Below are entries with pictures among them; reproduce exactly, and only, the lines from the one containing "(554, 413) = (840, 140): blue" down to the one containing "(119, 330) = (328, 129): yellow", without the pictures.
START SUPPLIED DATA
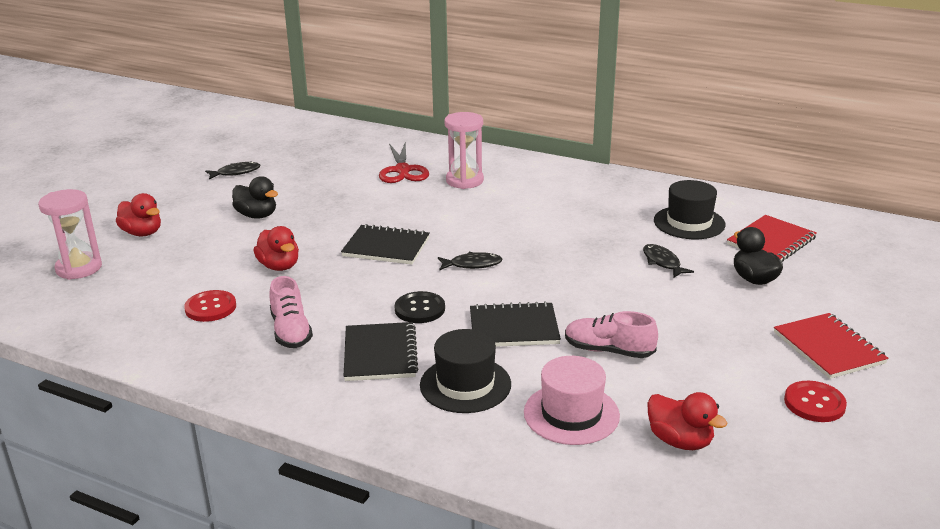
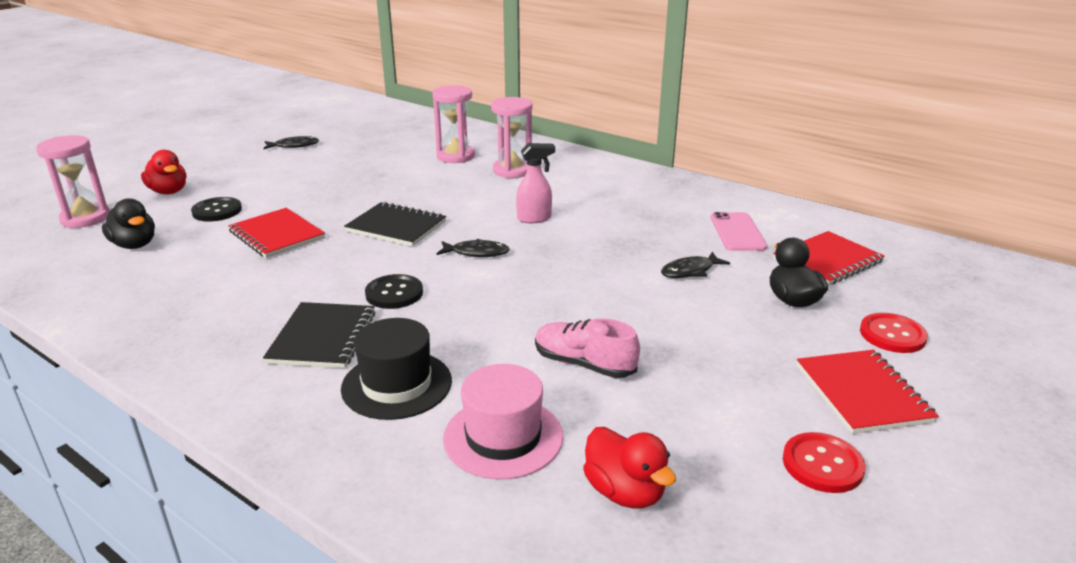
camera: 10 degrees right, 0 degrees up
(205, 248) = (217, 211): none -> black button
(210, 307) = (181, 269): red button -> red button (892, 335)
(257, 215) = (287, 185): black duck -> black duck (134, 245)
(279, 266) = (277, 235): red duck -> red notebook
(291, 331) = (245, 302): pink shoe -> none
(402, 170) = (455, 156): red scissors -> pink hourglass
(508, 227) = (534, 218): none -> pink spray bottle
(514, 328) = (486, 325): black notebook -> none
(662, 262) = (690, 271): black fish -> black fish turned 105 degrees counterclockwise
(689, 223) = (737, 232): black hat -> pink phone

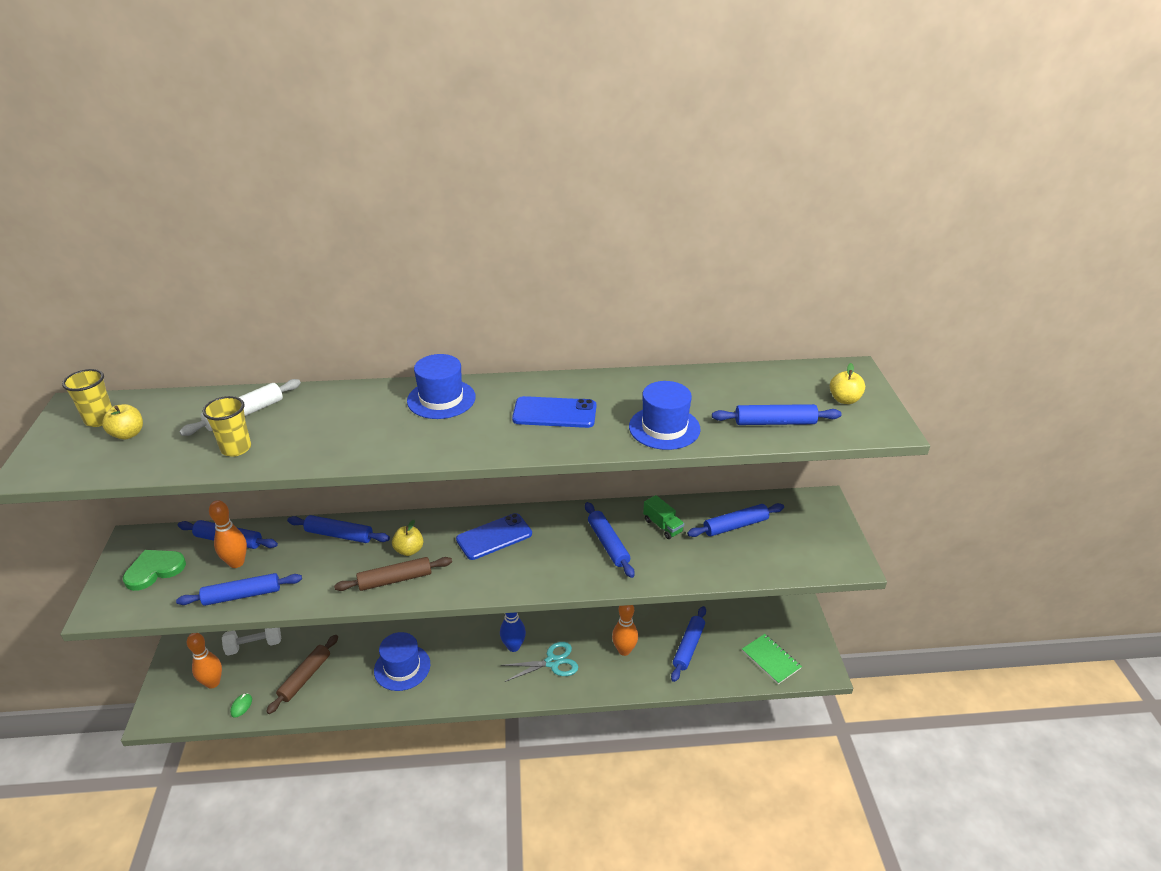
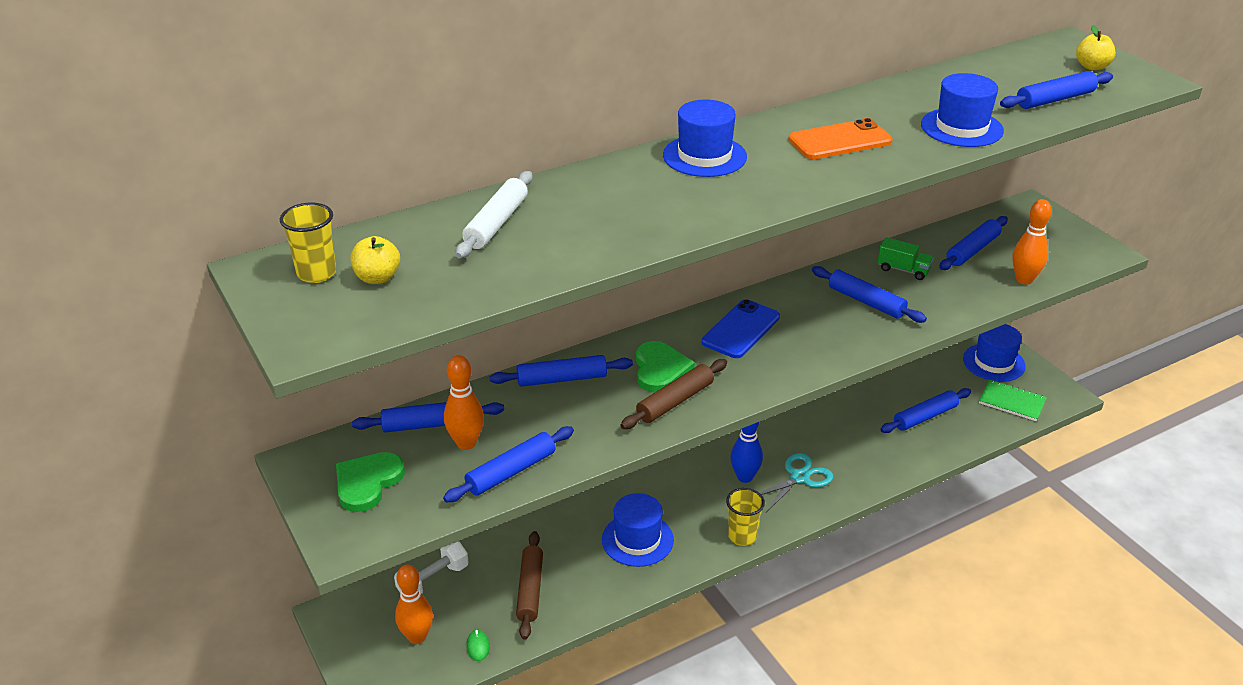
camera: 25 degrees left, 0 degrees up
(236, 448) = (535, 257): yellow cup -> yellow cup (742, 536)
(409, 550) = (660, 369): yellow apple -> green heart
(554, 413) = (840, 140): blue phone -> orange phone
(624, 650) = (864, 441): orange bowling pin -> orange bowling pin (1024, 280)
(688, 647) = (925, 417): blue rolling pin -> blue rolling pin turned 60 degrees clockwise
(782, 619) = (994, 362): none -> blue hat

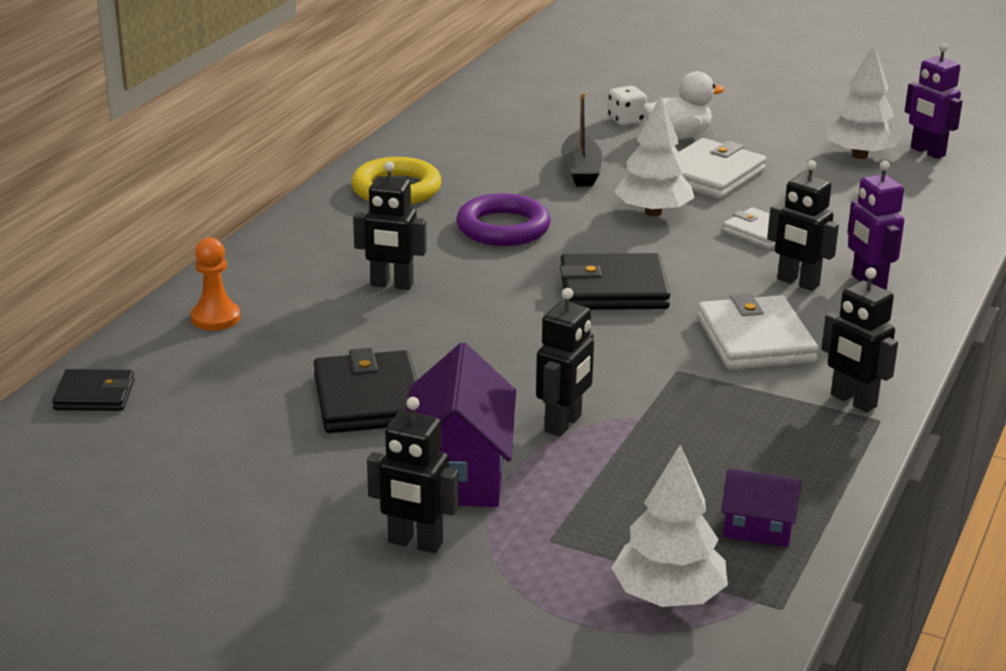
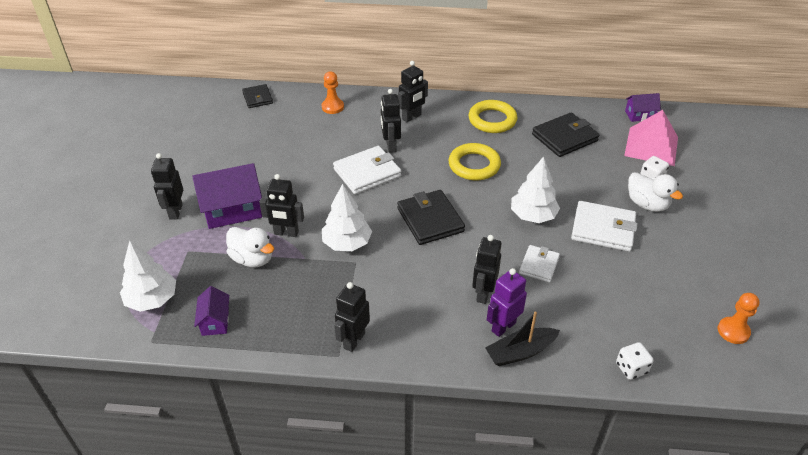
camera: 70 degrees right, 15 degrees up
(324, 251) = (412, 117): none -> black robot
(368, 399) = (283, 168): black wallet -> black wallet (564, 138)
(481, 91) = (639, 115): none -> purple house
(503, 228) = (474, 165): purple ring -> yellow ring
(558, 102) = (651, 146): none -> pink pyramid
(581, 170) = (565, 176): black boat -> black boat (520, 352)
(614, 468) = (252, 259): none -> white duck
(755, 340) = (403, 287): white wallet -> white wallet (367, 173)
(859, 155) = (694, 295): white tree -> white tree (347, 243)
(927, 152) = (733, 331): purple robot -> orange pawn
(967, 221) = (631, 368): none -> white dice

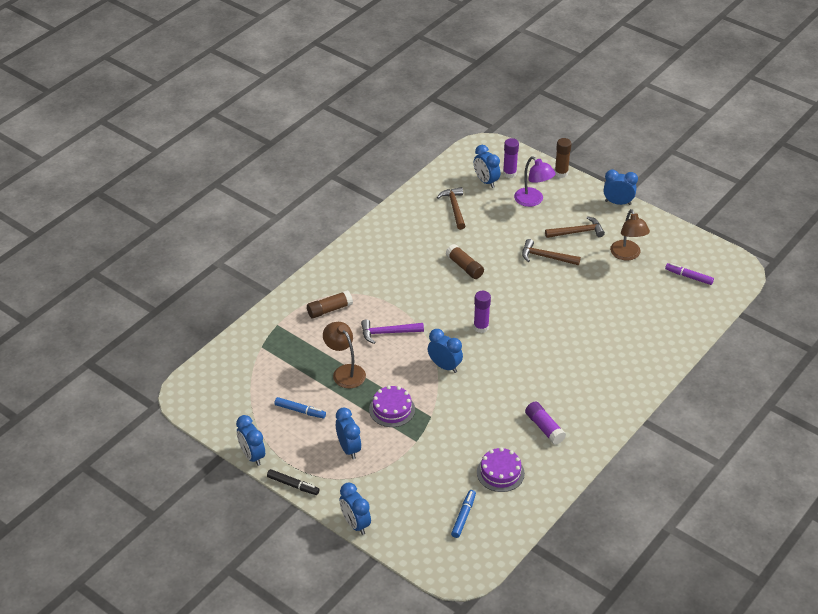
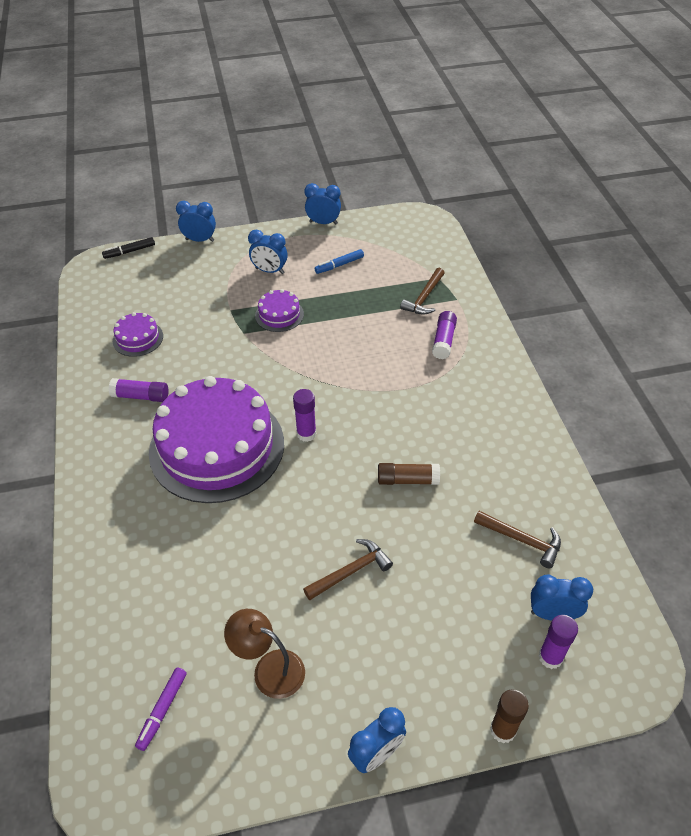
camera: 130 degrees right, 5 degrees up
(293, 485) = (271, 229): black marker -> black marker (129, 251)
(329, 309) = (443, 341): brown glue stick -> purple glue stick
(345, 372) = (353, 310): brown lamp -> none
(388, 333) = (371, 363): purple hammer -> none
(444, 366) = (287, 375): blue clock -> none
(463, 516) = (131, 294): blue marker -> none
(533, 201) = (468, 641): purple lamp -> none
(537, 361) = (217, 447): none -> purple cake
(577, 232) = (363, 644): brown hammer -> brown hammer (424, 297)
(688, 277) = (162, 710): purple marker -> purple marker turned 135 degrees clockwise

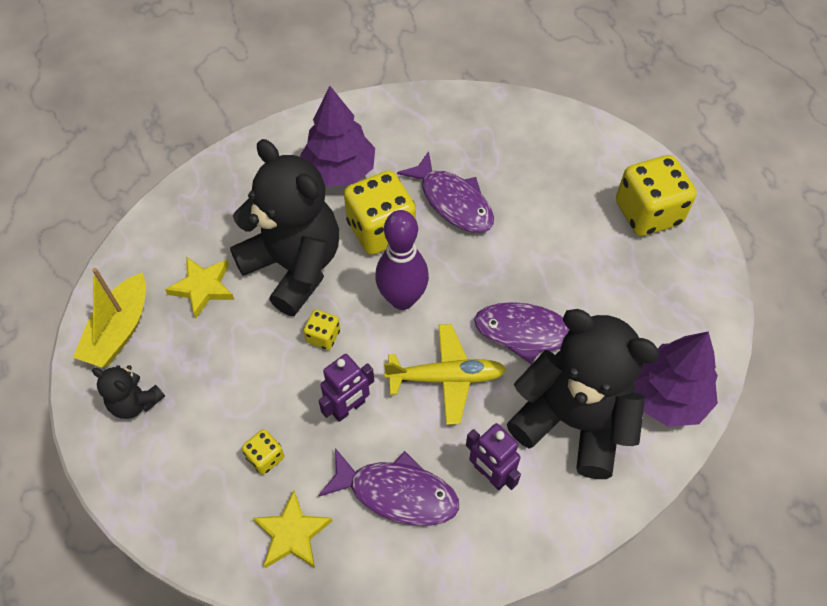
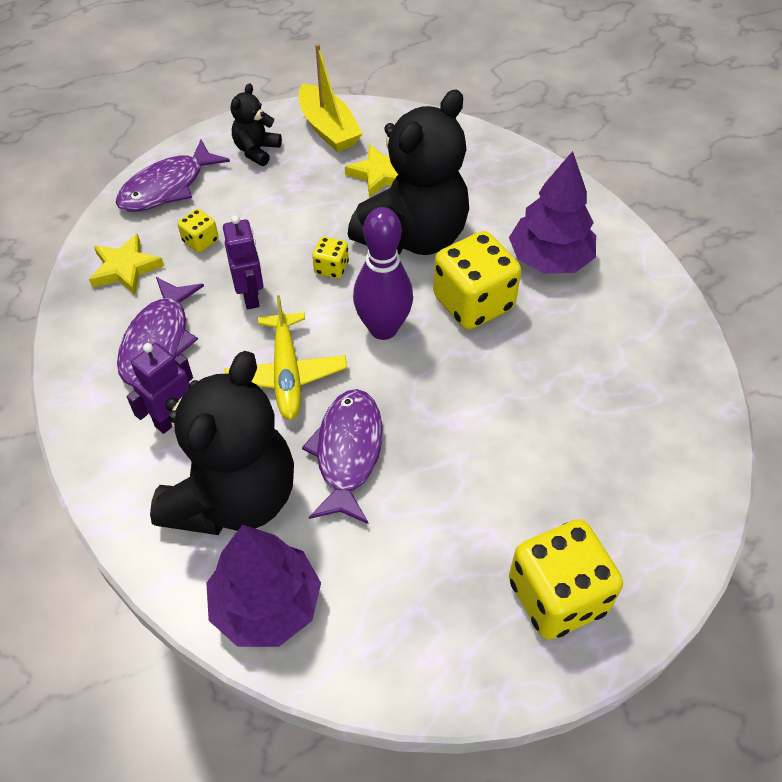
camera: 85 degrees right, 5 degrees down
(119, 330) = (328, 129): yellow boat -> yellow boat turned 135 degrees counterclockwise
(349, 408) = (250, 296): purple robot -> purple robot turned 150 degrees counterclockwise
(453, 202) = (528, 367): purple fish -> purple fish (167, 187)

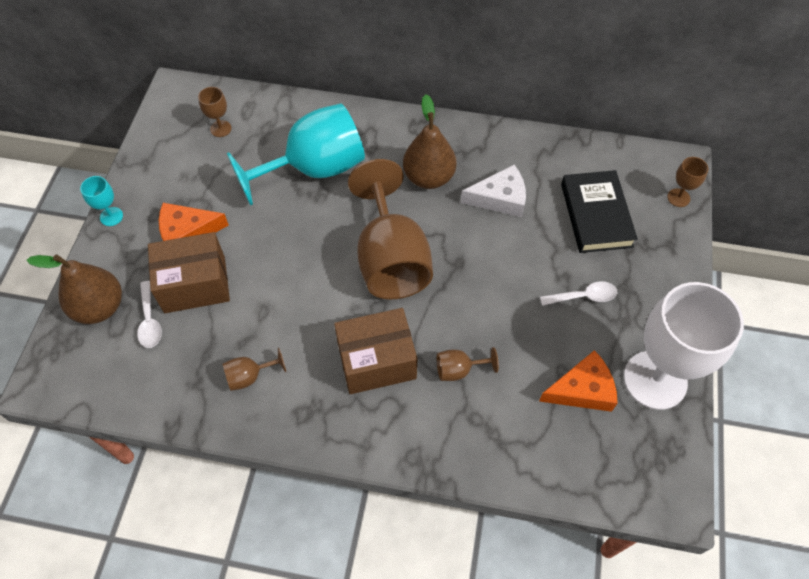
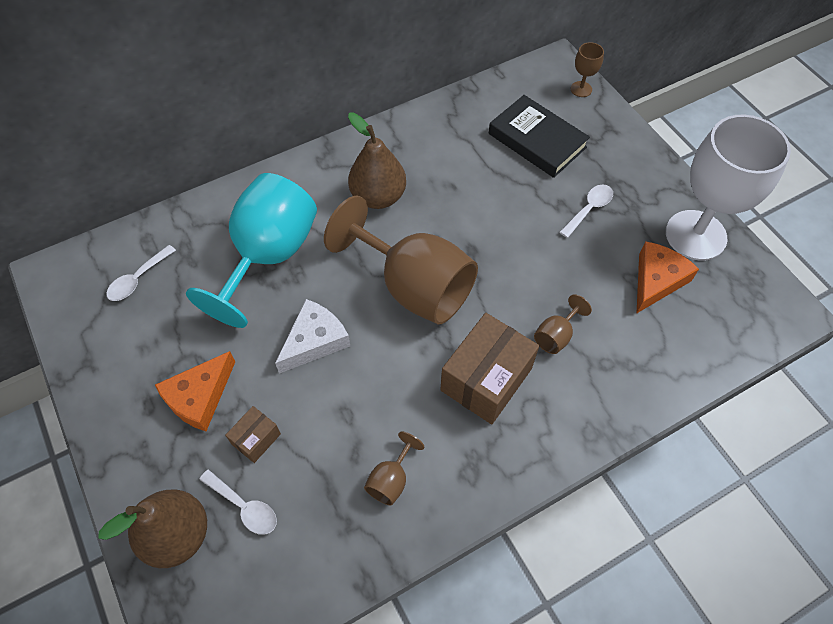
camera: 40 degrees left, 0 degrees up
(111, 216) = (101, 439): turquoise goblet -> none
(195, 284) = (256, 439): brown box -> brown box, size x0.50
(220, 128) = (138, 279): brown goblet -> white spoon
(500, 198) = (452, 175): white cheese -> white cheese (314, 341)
END SUPPLIED DATA
> **THE COMPLETED TASK**
(554, 413) = (840, 140): blue phone -> orange phone
(624, 650) = (864, 441): orange bowling pin -> orange bowling pin (1024, 280)
(688, 647) = (925, 417): blue rolling pin -> blue rolling pin turned 60 degrees clockwise
(782, 619) = (994, 362): none -> blue hat

camera: 70 degrees right, 15 degrees up
(324, 251) = (412, 117): none -> black robot
(368, 399) = (283, 168): black wallet -> black wallet (564, 138)
(481, 91) = (639, 115): none -> purple house
(503, 228) = (474, 165): purple ring -> yellow ring
(558, 102) = (651, 146): none -> pink pyramid
(581, 170) = (565, 176): black boat -> black boat (520, 352)
(614, 468) = (252, 259): none -> white duck
(755, 340) = (403, 287): white wallet -> white wallet (367, 173)
(859, 155) = (694, 295): white tree -> white tree (347, 243)
(927, 152) = (733, 331): purple robot -> orange pawn
(967, 221) = (631, 368): none -> white dice

camera: 130 degrees right, 5 degrees up
(293, 485) = (271, 229): black marker -> black marker (129, 251)
(329, 309) = (443, 341): brown glue stick -> purple glue stick
(345, 372) = (353, 310): brown lamp -> none
(388, 333) = (371, 363): purple hammer -> none
(444, 366) = (287, 375): blue clock -> none
(463, 516) = (131, 294): blue marker -> none
(533, 201) = (468, 641): purple lamp -> none
(537, 361) = (217, 447): none -> purple cake
(577, 232) = (363, 644): brown hammer -> brown hammer (424, 297)
(688, 277) = (162, 710): purple marker -> purple marker turned 135 degrees clockwise

camera: 85 degrees right, 5 degrees down
(119, 330) = (328, 129): yellow boat -> yellow boat turned 135 degrees counterclockwise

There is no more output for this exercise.